START Source data

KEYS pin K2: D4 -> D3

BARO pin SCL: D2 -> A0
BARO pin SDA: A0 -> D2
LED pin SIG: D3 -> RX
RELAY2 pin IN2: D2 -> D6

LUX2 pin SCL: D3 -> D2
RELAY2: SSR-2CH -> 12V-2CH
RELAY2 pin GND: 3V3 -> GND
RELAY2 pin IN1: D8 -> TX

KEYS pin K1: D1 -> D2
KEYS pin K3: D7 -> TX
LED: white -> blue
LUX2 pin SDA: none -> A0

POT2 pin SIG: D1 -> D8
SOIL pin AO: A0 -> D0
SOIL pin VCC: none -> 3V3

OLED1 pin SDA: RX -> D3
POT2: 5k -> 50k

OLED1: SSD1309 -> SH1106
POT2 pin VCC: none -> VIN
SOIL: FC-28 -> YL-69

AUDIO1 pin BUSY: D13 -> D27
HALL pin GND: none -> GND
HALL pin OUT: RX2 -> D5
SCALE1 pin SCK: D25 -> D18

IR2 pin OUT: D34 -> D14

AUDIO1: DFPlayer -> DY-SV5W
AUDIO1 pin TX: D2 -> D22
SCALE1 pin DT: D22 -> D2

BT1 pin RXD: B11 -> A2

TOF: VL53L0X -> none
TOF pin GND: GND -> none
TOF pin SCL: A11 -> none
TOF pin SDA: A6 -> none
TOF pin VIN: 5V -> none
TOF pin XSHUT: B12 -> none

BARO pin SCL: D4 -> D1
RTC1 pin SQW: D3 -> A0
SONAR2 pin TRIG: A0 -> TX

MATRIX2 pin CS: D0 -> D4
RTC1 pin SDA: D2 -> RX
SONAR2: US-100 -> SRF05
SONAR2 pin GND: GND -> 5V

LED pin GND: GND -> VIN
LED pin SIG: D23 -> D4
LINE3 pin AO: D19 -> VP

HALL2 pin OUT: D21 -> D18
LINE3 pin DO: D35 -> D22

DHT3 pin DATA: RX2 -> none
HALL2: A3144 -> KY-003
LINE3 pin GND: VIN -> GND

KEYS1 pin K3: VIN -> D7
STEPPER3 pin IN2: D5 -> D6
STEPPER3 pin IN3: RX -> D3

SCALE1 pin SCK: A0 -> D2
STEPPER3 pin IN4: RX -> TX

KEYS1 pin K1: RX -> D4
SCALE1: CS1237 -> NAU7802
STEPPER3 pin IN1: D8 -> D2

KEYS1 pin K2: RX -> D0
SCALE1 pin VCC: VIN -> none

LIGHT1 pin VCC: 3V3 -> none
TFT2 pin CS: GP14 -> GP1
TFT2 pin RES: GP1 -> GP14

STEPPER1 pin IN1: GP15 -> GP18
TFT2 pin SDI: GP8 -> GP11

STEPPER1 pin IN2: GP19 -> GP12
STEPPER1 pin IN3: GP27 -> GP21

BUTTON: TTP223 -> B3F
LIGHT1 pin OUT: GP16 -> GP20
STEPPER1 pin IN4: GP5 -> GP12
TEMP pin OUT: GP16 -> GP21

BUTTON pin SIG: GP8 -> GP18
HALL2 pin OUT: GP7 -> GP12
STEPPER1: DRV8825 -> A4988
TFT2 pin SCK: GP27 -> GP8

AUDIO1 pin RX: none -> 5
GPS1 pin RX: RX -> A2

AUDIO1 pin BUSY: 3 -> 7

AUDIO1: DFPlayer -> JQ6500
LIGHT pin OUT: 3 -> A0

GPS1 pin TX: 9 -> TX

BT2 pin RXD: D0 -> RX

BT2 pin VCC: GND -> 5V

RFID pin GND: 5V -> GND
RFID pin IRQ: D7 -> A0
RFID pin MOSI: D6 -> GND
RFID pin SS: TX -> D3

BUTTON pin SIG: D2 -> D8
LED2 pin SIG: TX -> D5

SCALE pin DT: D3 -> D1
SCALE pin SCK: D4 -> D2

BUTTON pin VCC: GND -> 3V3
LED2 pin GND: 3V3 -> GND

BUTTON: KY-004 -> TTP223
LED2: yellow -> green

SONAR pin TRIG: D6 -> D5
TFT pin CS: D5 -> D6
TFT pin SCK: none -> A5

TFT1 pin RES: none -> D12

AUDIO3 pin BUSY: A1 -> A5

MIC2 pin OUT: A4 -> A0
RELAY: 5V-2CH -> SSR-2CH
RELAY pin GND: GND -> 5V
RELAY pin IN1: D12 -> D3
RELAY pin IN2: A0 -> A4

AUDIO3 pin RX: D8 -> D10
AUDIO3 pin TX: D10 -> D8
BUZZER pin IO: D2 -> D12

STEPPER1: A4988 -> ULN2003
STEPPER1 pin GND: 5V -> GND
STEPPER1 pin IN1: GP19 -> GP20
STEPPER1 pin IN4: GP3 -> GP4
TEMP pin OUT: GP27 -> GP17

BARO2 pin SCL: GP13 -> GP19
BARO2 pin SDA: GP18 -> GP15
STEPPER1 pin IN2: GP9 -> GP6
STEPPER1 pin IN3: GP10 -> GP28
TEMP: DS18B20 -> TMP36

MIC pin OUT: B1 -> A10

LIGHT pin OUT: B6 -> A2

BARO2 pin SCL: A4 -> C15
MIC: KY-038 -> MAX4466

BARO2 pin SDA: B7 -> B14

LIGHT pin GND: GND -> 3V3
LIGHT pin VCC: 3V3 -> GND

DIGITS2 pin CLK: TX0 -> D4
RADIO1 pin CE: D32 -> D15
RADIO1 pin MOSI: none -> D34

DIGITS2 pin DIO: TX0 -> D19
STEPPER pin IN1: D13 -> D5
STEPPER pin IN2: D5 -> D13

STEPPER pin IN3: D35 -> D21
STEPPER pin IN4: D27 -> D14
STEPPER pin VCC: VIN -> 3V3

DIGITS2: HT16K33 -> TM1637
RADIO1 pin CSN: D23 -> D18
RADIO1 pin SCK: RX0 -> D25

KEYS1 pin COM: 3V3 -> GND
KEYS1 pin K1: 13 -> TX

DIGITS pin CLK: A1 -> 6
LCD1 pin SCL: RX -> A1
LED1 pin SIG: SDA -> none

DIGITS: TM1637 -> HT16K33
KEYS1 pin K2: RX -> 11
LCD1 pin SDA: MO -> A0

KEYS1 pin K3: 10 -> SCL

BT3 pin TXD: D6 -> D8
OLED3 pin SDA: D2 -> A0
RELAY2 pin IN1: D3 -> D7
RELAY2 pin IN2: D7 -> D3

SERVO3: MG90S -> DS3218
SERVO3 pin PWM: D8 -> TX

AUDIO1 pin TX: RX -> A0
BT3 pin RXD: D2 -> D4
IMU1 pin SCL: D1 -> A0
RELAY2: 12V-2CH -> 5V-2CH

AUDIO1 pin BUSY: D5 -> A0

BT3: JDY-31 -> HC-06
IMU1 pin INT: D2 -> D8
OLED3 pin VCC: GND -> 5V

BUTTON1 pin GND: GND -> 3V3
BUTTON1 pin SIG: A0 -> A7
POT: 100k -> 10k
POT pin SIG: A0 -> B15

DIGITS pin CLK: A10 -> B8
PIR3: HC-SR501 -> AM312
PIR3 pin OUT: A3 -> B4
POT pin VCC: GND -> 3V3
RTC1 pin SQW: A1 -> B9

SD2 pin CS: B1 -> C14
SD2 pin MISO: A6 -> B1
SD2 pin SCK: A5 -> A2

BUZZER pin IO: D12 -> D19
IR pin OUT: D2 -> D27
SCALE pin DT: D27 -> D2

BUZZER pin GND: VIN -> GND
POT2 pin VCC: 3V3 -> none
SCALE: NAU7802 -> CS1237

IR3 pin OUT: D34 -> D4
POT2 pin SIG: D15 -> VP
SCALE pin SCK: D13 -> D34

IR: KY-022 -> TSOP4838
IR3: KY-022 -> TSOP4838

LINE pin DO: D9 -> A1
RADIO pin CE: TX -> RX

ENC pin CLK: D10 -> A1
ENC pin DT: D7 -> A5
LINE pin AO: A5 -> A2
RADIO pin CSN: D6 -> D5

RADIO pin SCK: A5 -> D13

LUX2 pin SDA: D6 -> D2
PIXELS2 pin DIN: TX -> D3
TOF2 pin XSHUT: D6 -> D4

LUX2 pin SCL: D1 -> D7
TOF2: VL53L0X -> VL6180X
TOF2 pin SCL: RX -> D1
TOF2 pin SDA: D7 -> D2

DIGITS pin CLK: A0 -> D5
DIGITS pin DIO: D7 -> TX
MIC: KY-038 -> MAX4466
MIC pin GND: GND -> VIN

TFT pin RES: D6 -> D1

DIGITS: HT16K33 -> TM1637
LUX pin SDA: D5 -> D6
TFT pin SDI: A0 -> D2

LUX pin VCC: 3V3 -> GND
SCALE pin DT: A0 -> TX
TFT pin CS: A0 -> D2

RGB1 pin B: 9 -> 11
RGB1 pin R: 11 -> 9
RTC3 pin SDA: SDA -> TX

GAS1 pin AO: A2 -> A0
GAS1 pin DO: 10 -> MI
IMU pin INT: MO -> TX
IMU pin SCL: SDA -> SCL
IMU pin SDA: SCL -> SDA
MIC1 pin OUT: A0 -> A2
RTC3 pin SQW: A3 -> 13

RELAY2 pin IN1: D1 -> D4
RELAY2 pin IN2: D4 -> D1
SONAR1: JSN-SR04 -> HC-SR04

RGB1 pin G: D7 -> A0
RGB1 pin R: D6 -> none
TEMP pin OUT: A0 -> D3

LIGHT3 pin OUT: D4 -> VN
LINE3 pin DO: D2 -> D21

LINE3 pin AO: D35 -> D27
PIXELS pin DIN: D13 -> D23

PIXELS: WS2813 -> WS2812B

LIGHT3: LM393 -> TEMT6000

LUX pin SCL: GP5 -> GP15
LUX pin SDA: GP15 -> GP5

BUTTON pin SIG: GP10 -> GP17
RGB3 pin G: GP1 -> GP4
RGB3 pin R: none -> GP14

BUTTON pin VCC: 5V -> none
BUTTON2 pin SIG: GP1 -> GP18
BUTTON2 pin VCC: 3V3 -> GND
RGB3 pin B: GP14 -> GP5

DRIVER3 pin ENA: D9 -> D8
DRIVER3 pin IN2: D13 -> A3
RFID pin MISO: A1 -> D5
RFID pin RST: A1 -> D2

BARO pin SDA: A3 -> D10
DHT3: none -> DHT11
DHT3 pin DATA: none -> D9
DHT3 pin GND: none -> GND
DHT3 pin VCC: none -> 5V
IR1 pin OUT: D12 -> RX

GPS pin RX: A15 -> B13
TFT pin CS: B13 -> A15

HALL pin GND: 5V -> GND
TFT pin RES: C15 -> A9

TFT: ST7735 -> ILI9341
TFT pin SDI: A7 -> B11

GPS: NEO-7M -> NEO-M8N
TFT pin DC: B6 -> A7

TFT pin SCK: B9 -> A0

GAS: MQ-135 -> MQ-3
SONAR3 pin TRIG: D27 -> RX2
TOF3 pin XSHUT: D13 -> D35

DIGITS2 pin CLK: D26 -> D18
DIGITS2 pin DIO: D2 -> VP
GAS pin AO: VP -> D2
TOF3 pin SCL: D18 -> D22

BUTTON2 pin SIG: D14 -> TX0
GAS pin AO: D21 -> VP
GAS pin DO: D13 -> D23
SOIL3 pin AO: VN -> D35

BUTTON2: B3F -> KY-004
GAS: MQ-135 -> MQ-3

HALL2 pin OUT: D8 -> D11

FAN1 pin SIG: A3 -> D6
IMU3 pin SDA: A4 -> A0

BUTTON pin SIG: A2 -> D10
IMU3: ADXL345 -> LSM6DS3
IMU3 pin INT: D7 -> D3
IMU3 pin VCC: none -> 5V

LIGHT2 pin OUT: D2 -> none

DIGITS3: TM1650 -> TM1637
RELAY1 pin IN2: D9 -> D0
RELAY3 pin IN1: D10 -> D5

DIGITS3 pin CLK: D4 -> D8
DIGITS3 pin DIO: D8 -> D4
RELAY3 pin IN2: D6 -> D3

END Source data

## [Exercise aim]
Look through the entries above and quote exactly the lines from the line with "RELAY pin GND: GND -> 5V" to the line with "SERVO3 pin PWM: D8 -> TX", counting both of those lines.

## [Finished exercise]
RELAY pin GND: GND -> 5V
RELAY pin IN1: D12 -> D3
RELAY pin IN2: A0 -> A4

AUDIO3 pin RX: D8 -> D10
AUDIO3 pin TX: D10 -> D8
BUZZER pin IO: D2 -> D12

STEPPER1: A4988 -> ULN2003
STEPPER1 pin GND: 5V -> GND
STEPPER1 pin IN1: GP19 -> GP20
STEPPER1 pin IN4: GP3 -> GP4
TEMP pin OUT: GP27 -> GP17

BARO2 pin SCL: GP13 -> GP19
BARO2 pin SDA: GP18 -> GP15
STEPPER1 pin IN2: GP9 -> GP6
STEPPER1 pin IN3: GP10 -> GP28
TEMP: DS18B20 -> TMP36

MIC pin OUT: B1 -> A10

LIGHT pin OUT: B6 -> A2

BARO2 pin SCL: A4 -> C15
MIC: KY-038 -> MAX4466

BARO2 pin SDA: B7 -> B14

LIGHT pin GND: GND -> 3V3
LIGHT pin VCC: 3V3 -> GND

DIGITS2 pin CLK: TX0 -> D4
RADIO1 pin CE: D32 -> D15
RADIO1 pin MOSI: none -> D34

DIGITS2 pin DIO: TX0 -> D19
STEPPER pin IN1: D13 -> D5
STEPPER pin IN2: D5 -> D13

STEPPER pin IN3: D35 -> D21
STEPPER pin IN4: D27 -> D14
STEPPER pin VCC: VIN -> 3V3

DIGITS2: HT16K33 -> TM1637
RADIO1 pin CSN: D23 -> D18
RADIO1 pin SCK: RX0 -> D25

KEYS1 pin COM: 3V3 -> GND
KEYS1 pin K1: 13 -> TX

DIGITS pin CLK: A1 -> 6
LCD1 pin SCL: RX -> A1
LED1 pin SIG: SDA -> none

DIGITS: TM1637 -> HT16K33
KEYS1 pin K2: RX -> 11
LCD1 pin SDA: MO -> A0

KEYS1 pin K3: 10 -> SCL

BT3 pin TXD: D6 -> D8
OLED3 pin SDA: D2 -> A0
RELAY2 pin IN1: D3 -> D7
RELAY2 pin IN2: D7 -> D3

SERVO3: MG90S -> DS3218
SERVO3 pin PWM: D8 -> TX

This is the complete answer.